_REQUIRED WORK_
From the first line of the data down to the line bearing "pink boat: 9 -> 6", output every line exactly and include no pictures.

- - -

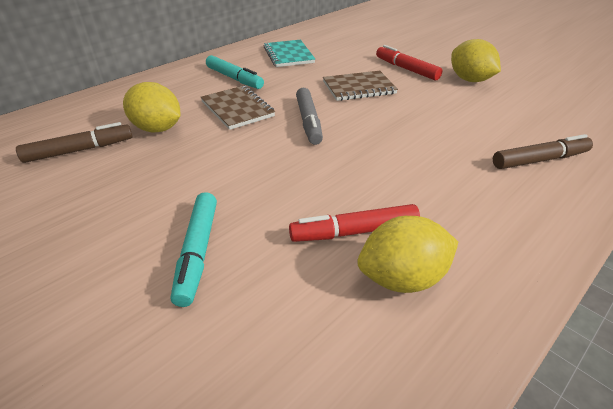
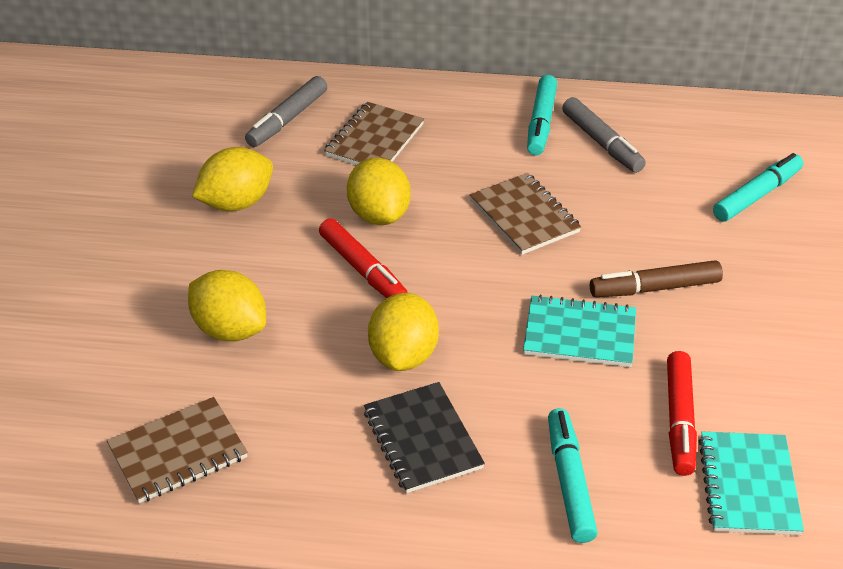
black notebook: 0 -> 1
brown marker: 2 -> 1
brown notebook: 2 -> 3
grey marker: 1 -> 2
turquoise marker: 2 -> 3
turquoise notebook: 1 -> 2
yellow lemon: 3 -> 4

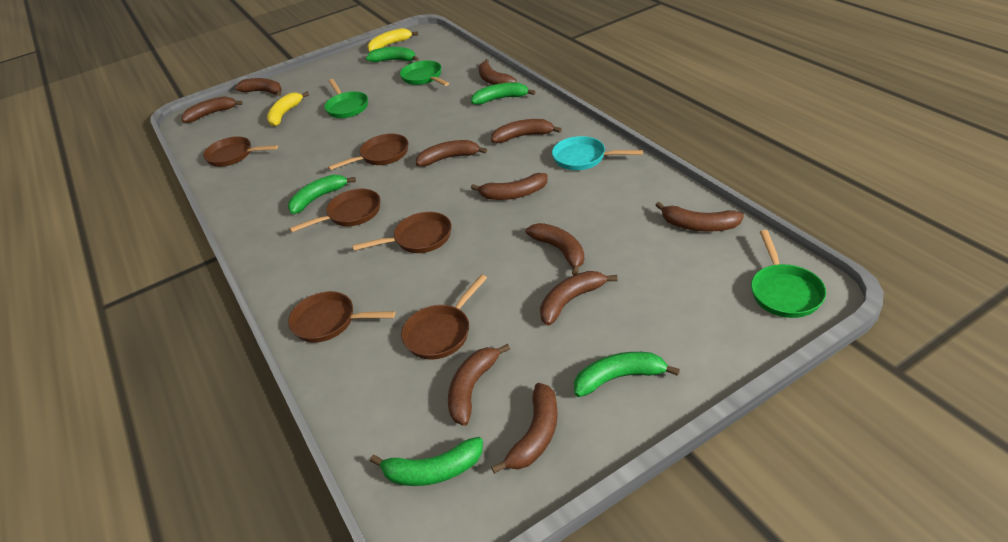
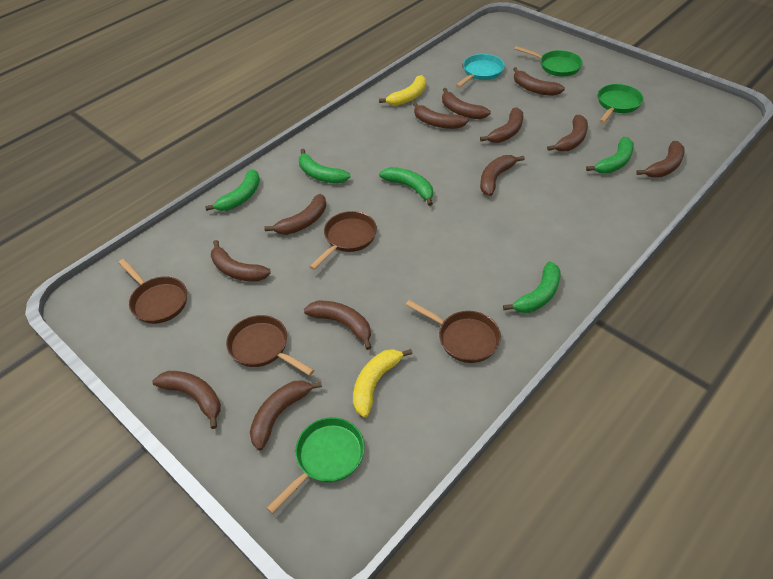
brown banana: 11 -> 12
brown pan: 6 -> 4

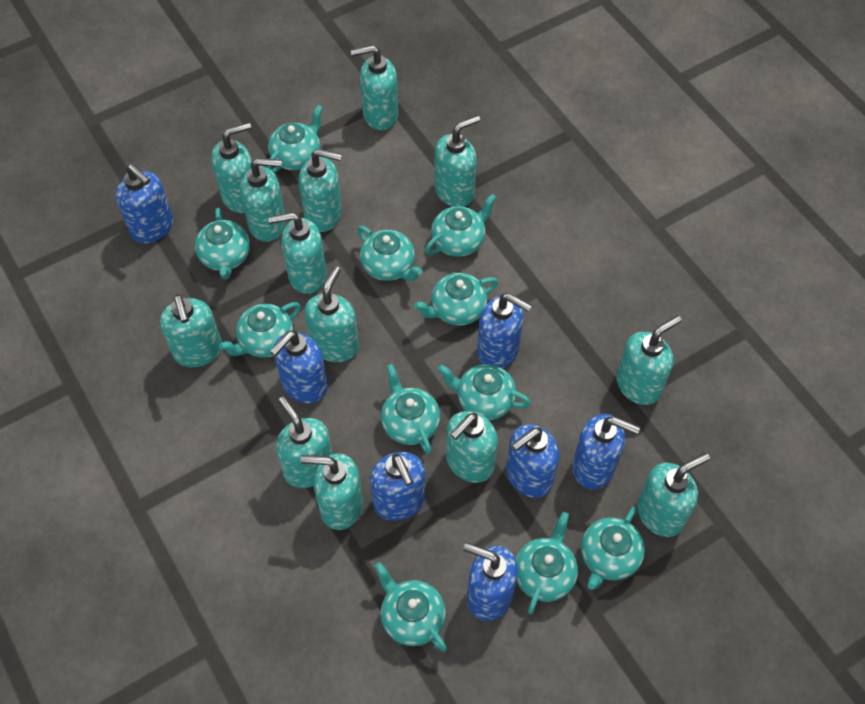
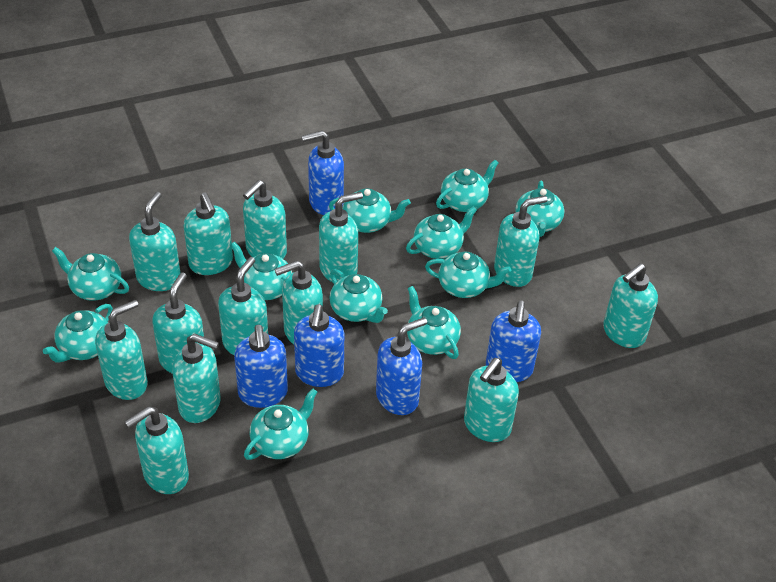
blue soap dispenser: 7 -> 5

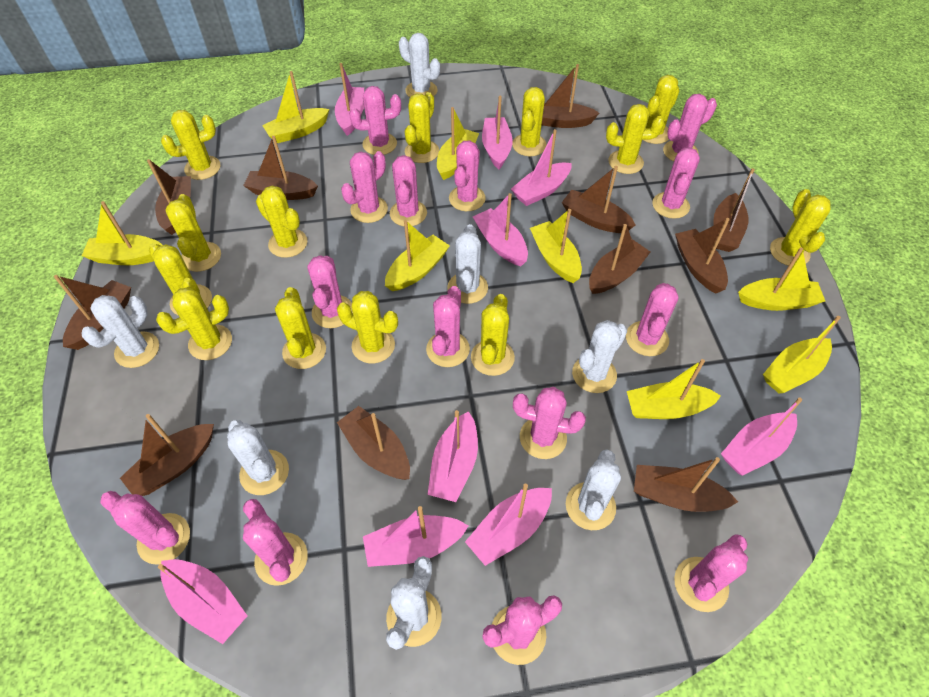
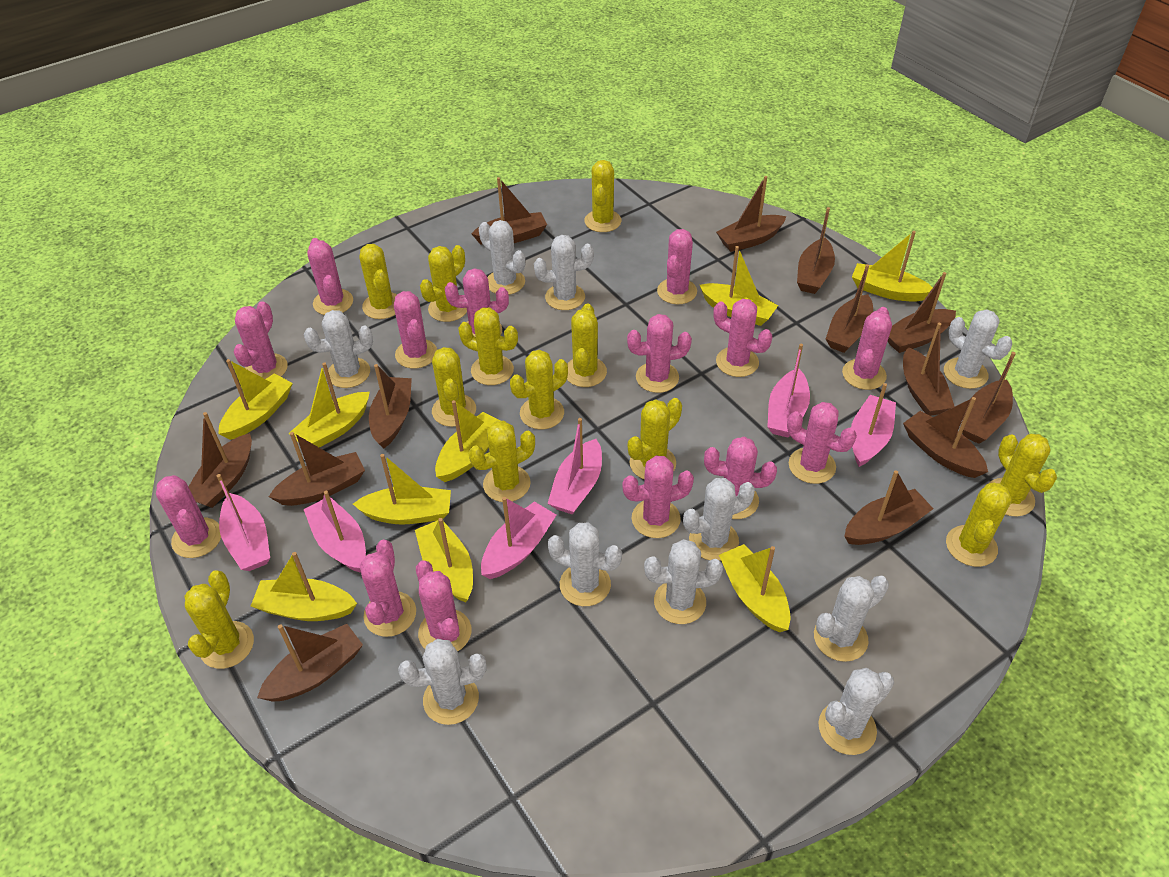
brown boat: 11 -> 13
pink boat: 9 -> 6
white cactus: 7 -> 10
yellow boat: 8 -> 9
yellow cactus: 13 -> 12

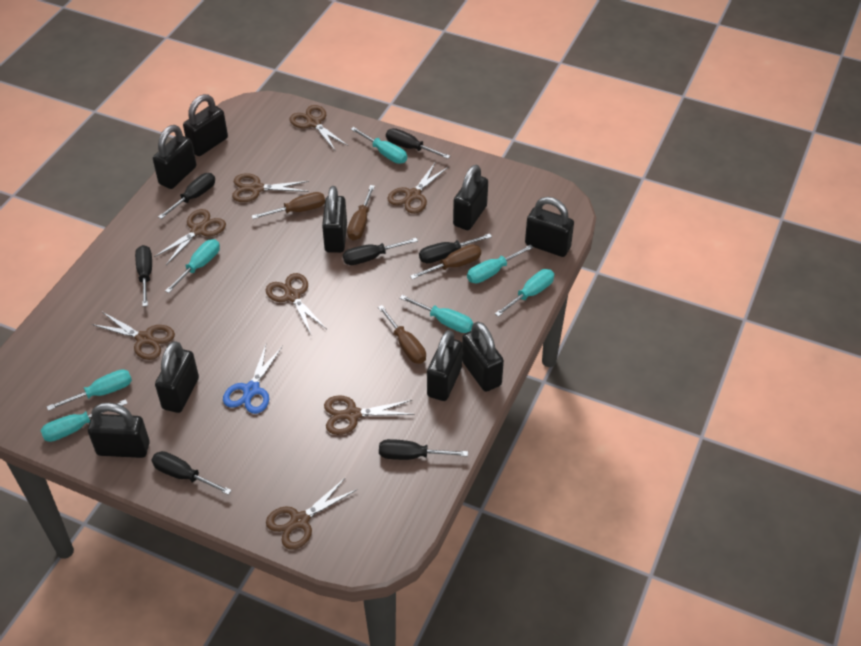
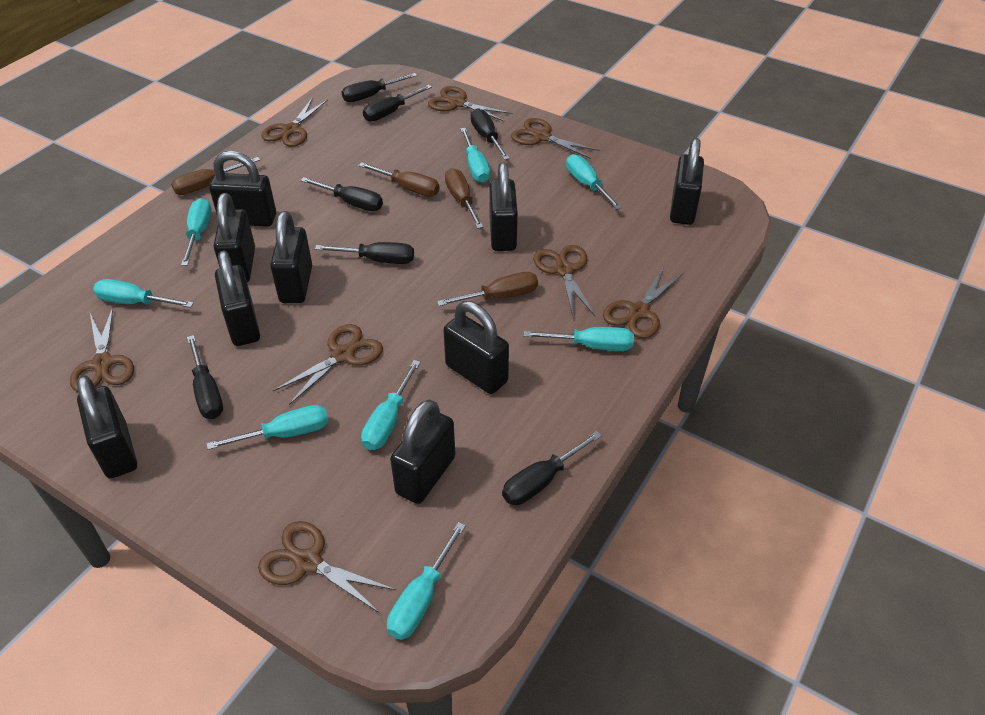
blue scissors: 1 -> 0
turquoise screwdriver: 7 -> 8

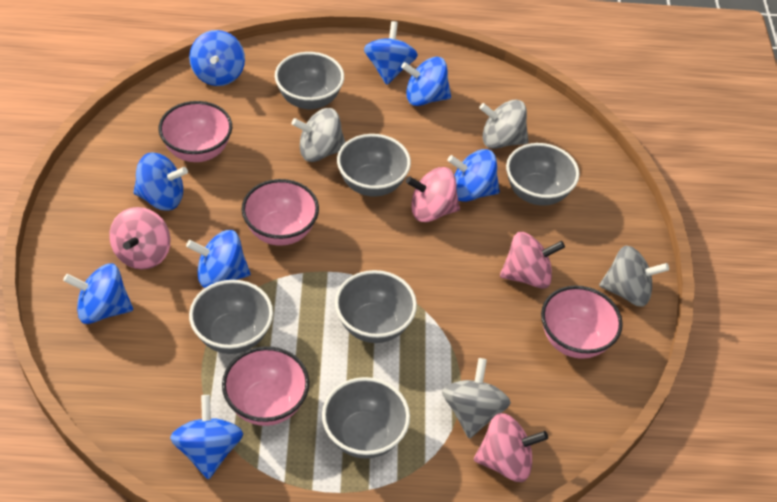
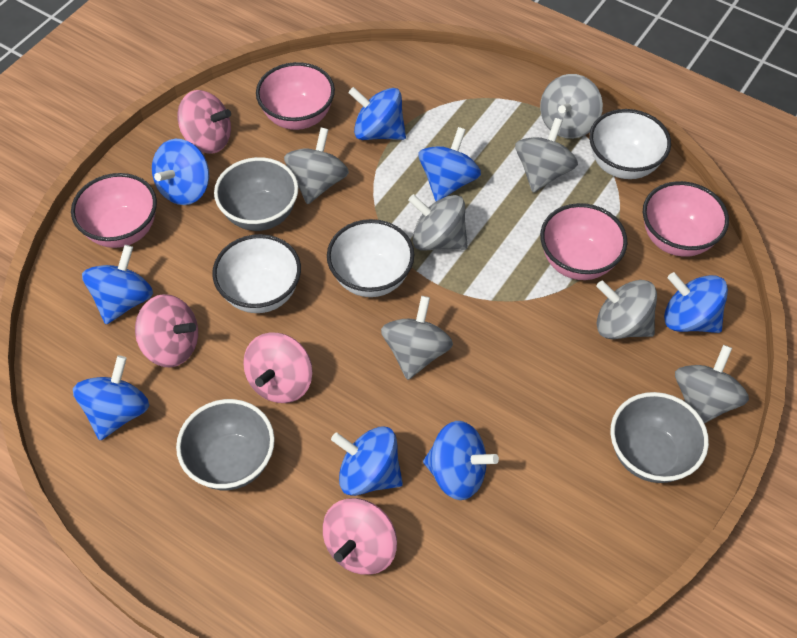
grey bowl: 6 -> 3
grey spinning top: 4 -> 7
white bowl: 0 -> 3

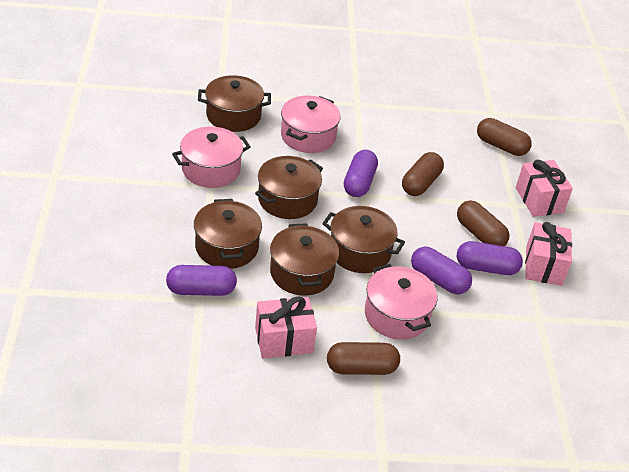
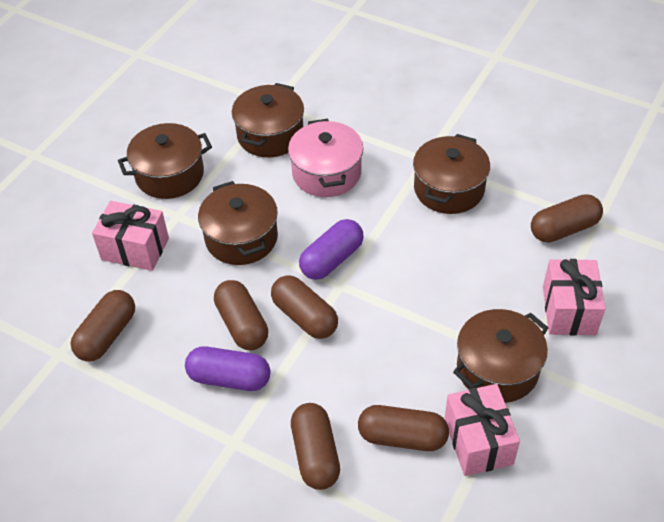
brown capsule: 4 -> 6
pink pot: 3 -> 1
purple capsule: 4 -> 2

- - -

_REPLY_
black notebook: 0 -> 1
brown marker: 2 -> 1
brown notebook: 2 -> 3
grey marker: 1 -> 2
turquoise marker: 2 -> 3
turquoise notebook: 1 -> 2
yellow lemon: 3 -> 4

brown banana: 11 -> 12
brown pan: 6 -> 4

blue soap dispenser: 7 -> 5

brown boat: 11 -> 13
pink boat: 9 -> 6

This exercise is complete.